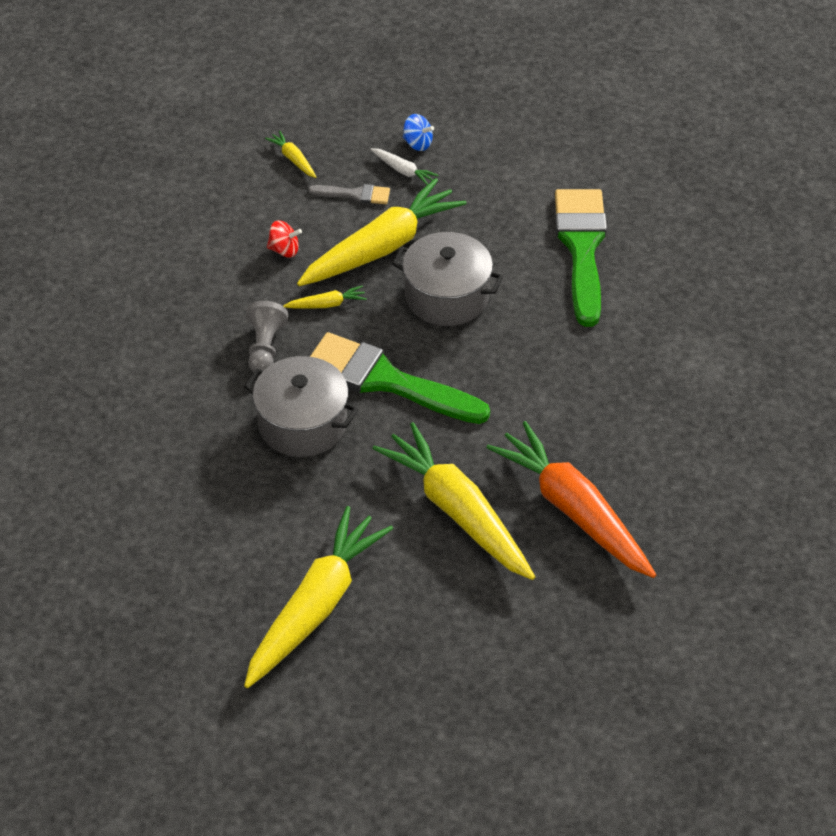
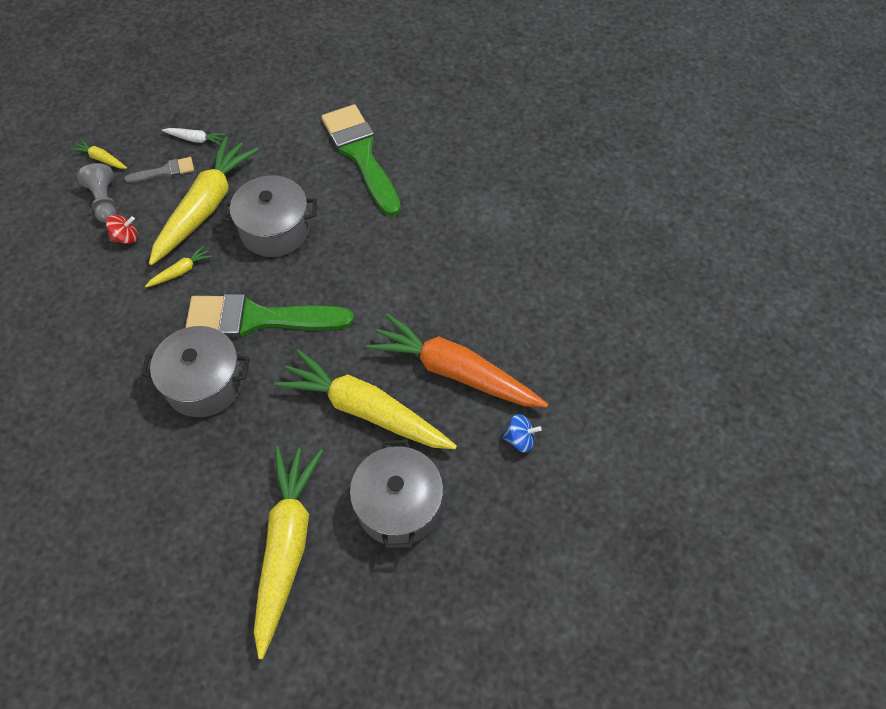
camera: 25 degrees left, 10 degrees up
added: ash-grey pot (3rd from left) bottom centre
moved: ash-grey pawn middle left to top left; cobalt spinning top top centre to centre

■ **Assignment**: Where the string "grey" shows up in the listing above, copy the line that holds it.

■ **Answer space**:
added: ash-grey pot (3rd from left) bottom centre
moved: ash-grey pawn middle left to top left; cobalt spinning top top centre to centre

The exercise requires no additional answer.